▶ [Collected data]
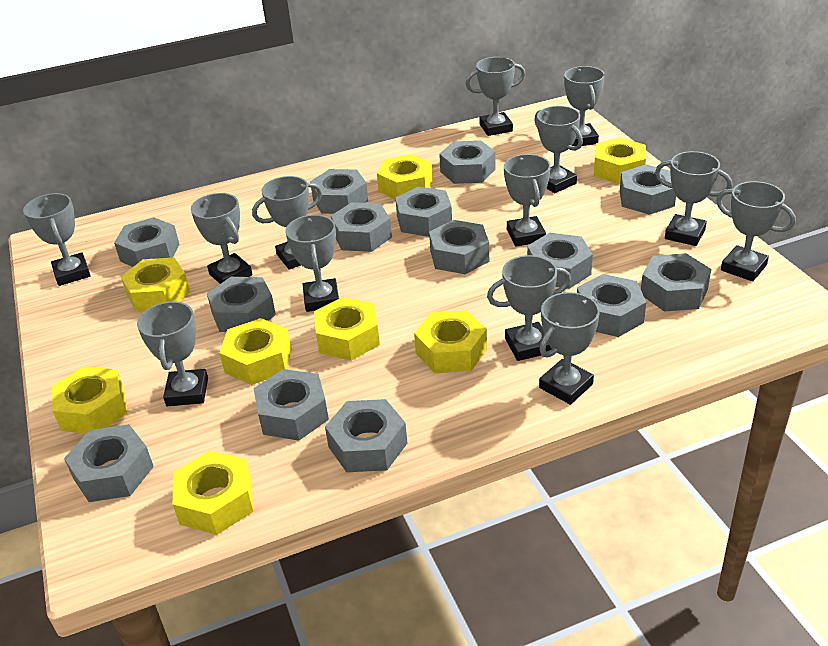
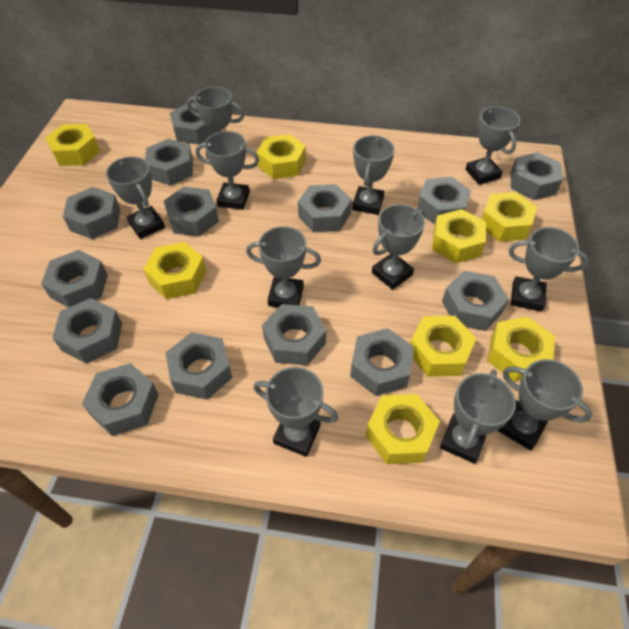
grey trophy: 13 -> 11

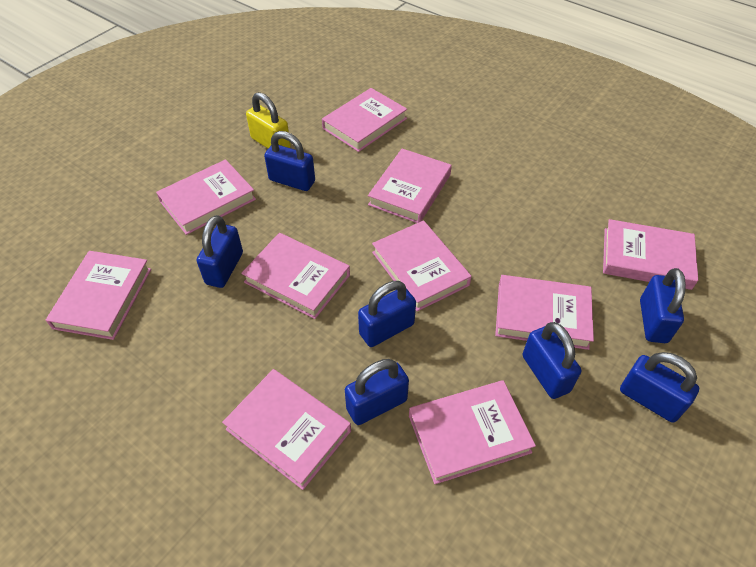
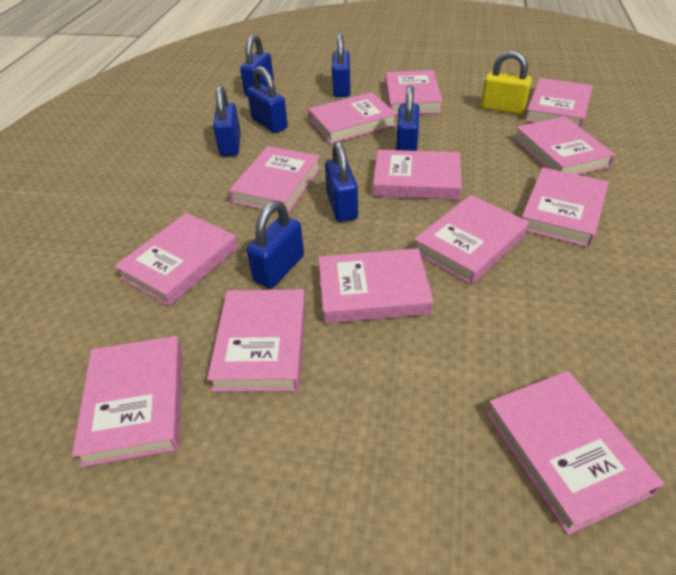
pink book: 10 -> 13

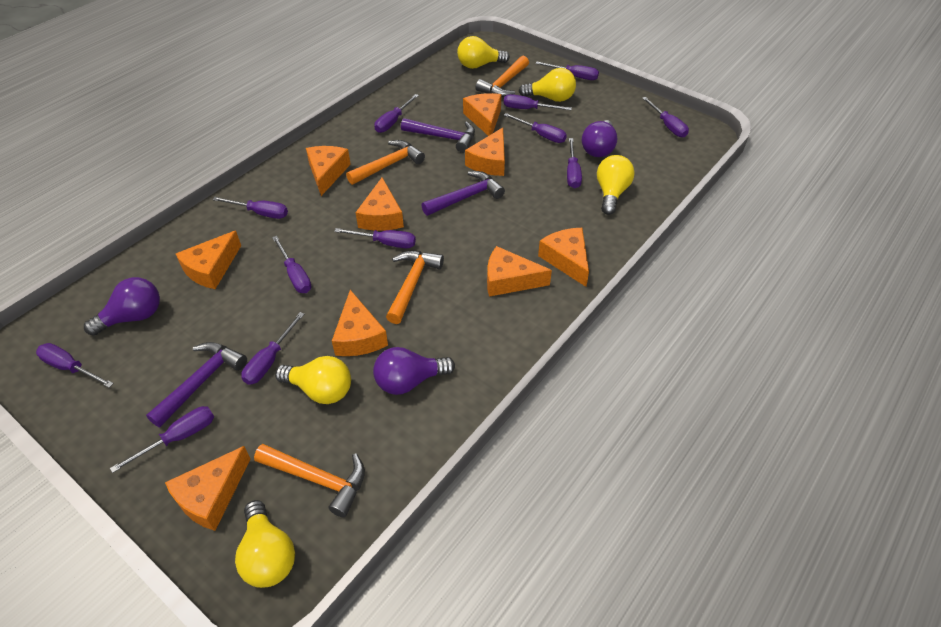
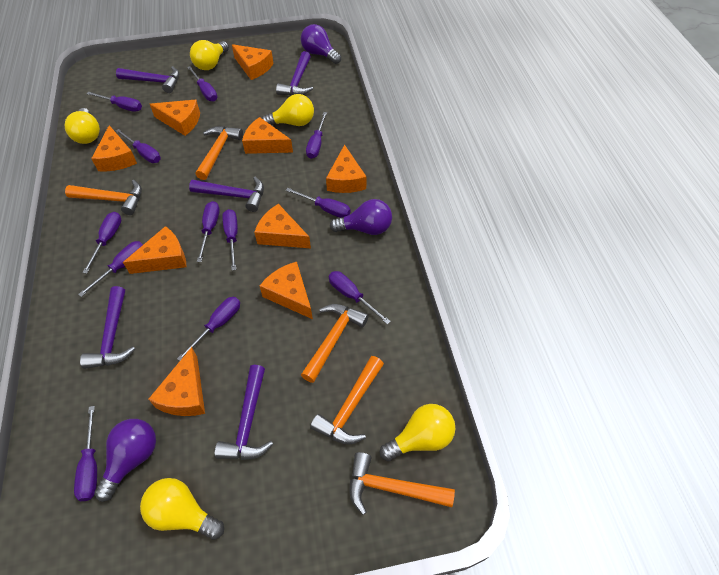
orange hammer: 4 -> 5
purple hammer: 3 -> 5

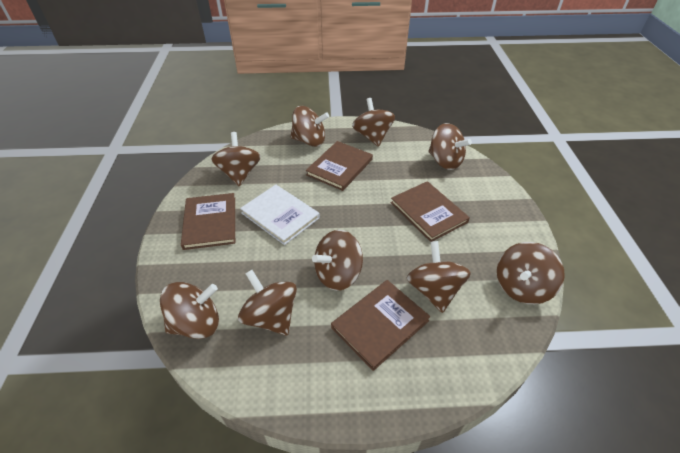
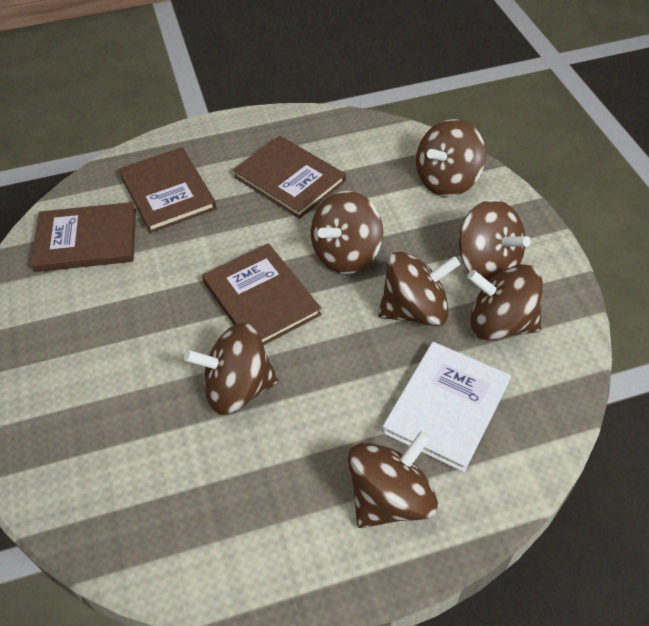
brown spinning top: 9 -> 7

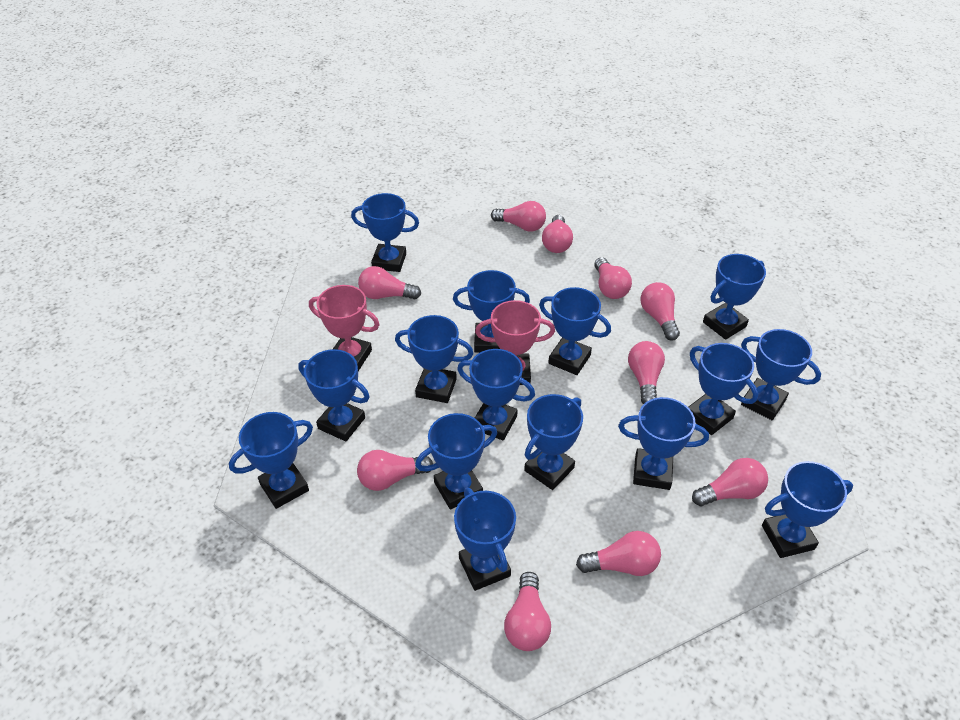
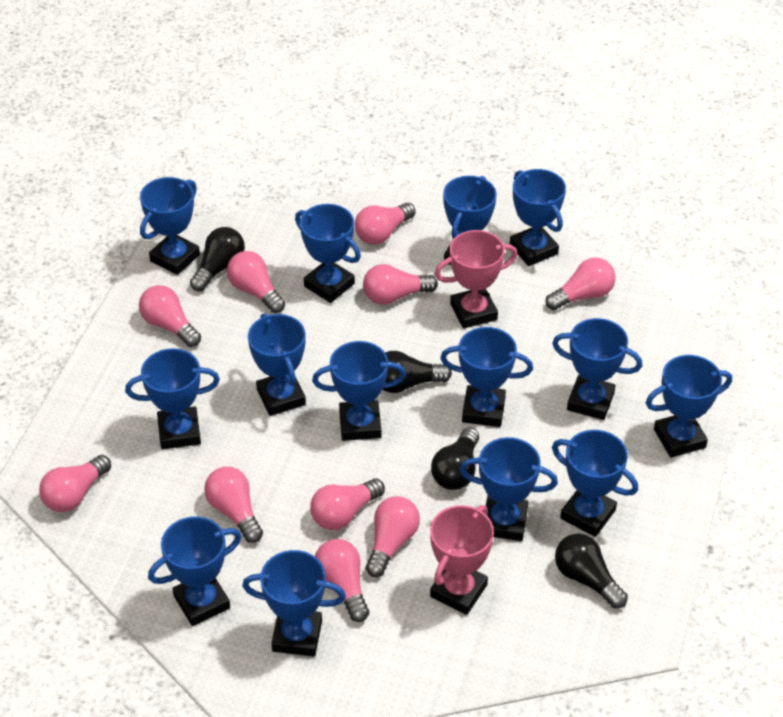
black light bulb: 0 -> 4
blue trophy: 15 -> 14

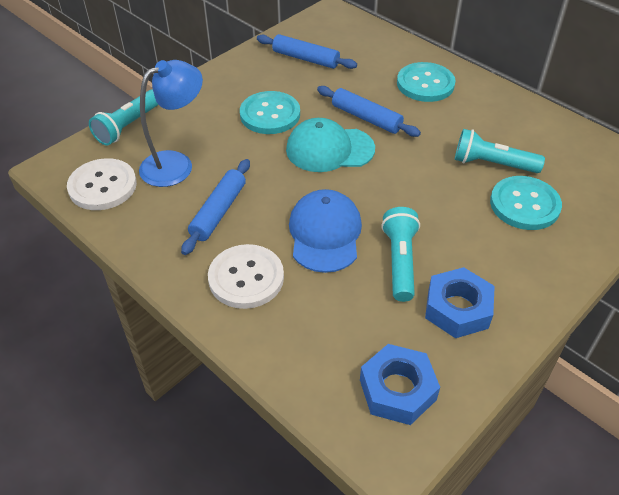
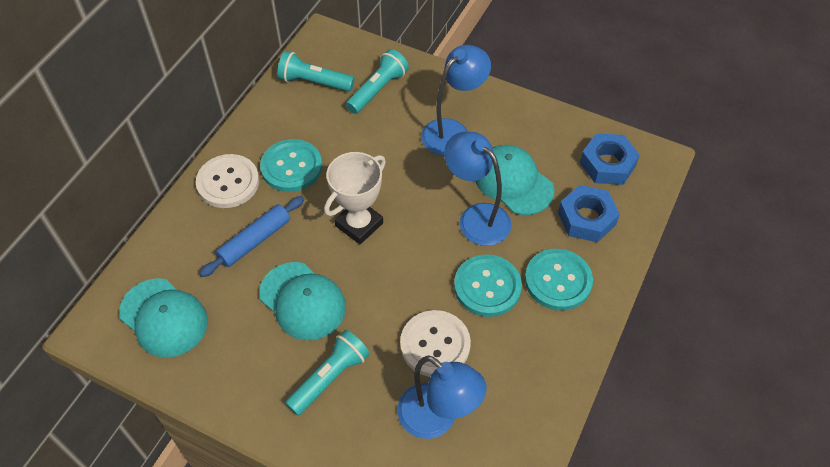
blue cap: 1 -> 0
blue lamp: 1 -> 3
blue rolling pin: 3 -> 1
turquoise cap: 1 -> 3
white trophy: 0 -> 1

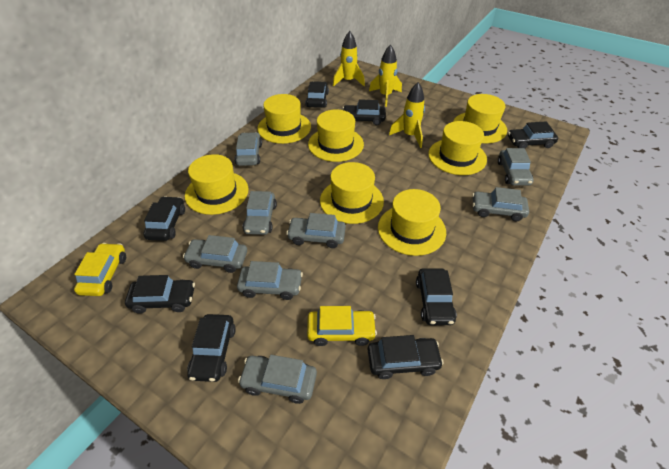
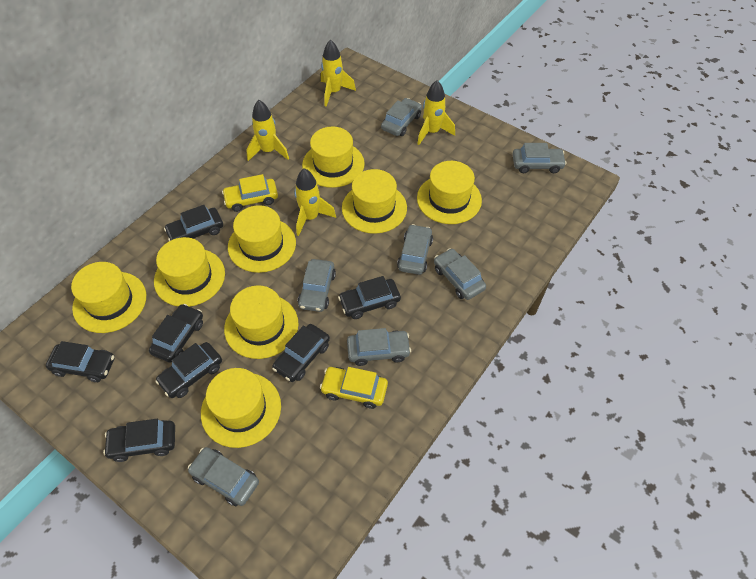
black car: 8 -> 7
grey car: 8 -> 7
yellow hat: 7 -> 8
yellow rocket: 3 -> 4

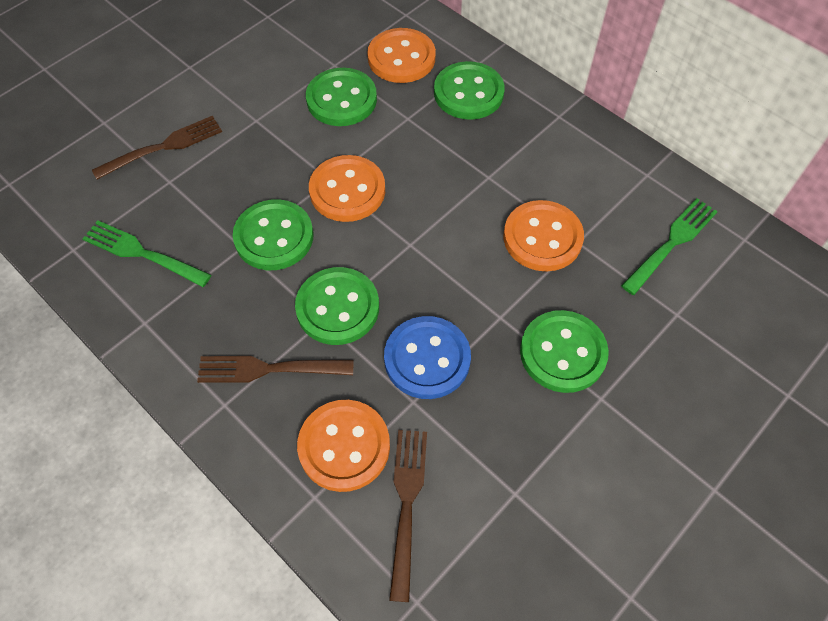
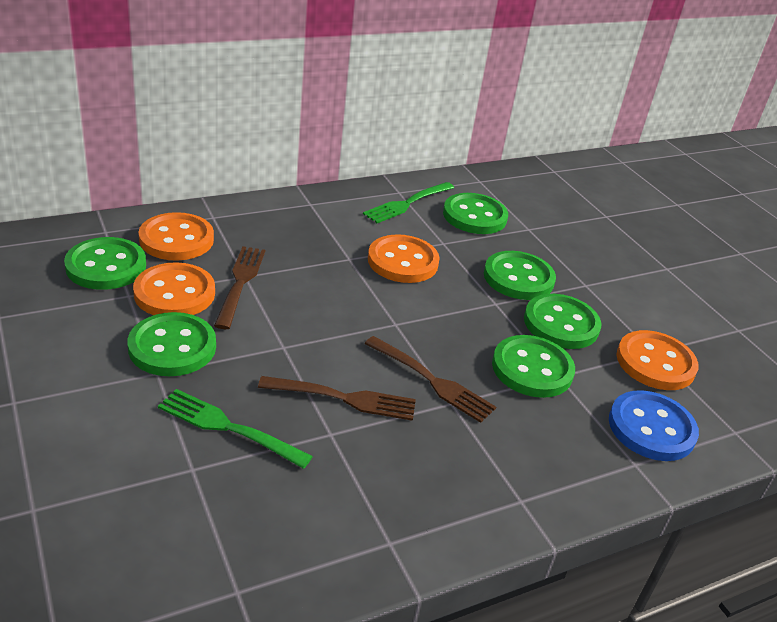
green button: 5 -> 6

▶ [Required action] Find "white trophy: 0 -> 1" in the entries, then reproduce that line and each line after it exactly, through the last one. Pictures do not go in.

▶ [Expected answer]
white trophy: 0 -> 1

black car: 8 -> 7
grey car: 8 -> 7
yellow hat: 7 -> 8
yellow rocket: 3 -> 4

green button: 5 -> 6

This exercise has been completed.